### The problem
Produce a faithful copy of the data, one that leaves out the pictures.

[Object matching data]
────
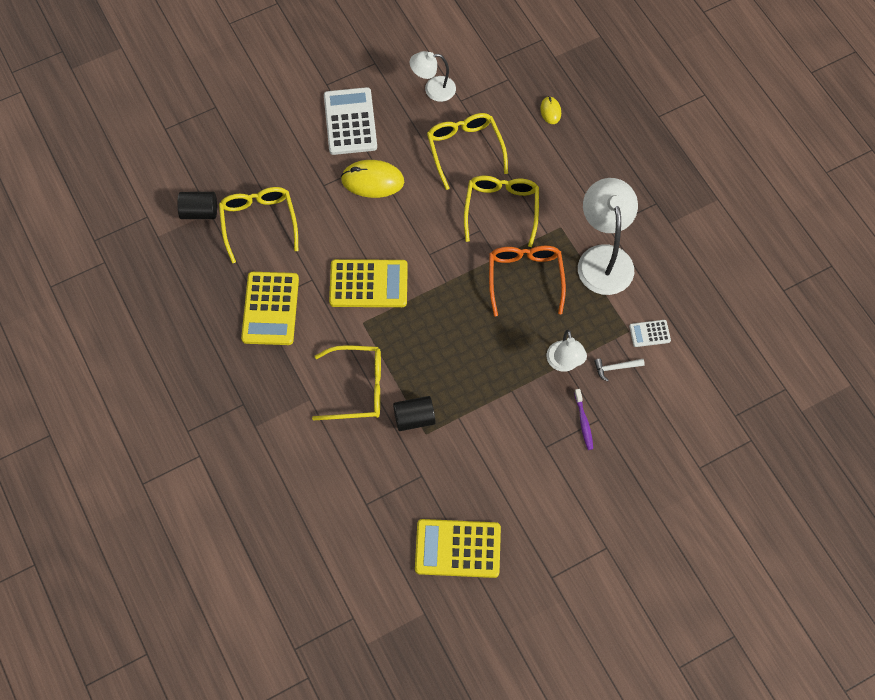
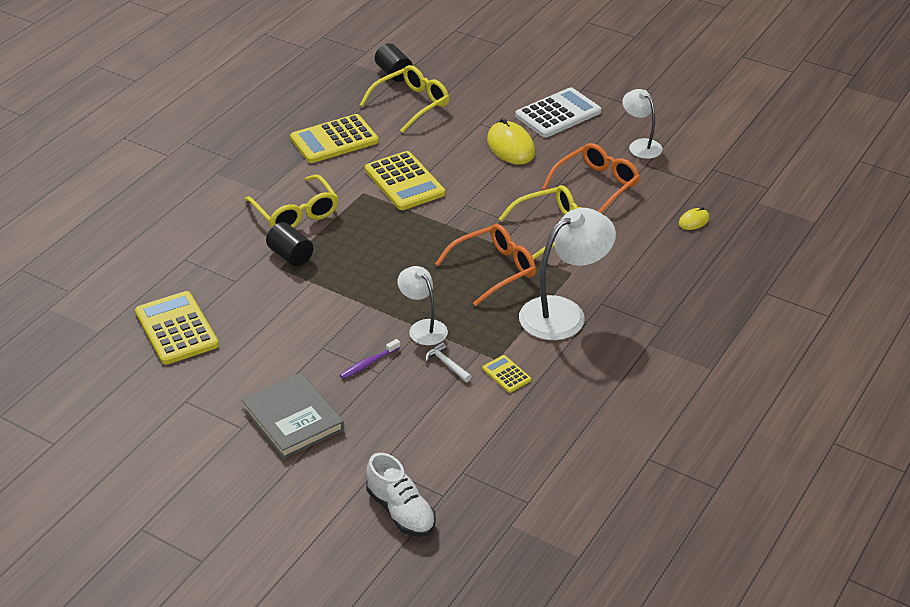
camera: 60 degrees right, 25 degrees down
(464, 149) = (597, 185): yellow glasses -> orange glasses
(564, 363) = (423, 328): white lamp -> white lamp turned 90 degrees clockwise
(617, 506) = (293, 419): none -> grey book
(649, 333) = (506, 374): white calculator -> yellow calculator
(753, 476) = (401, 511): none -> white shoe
────
### Solution to this problem
camera: 60 degrees right, 25 degrees down
(464, 149) = (597, 185): yellow glasses -> orange glasses
(564, 363) = (423, 328): white lamp -> white lamp turned 90 degrees clockwise
(617, 506) = (293, 419): none -> grey book
(649, 333) = (506, 374): white calculator -> yellow calculator
(753, 476) = (401, 511): none -> white shoe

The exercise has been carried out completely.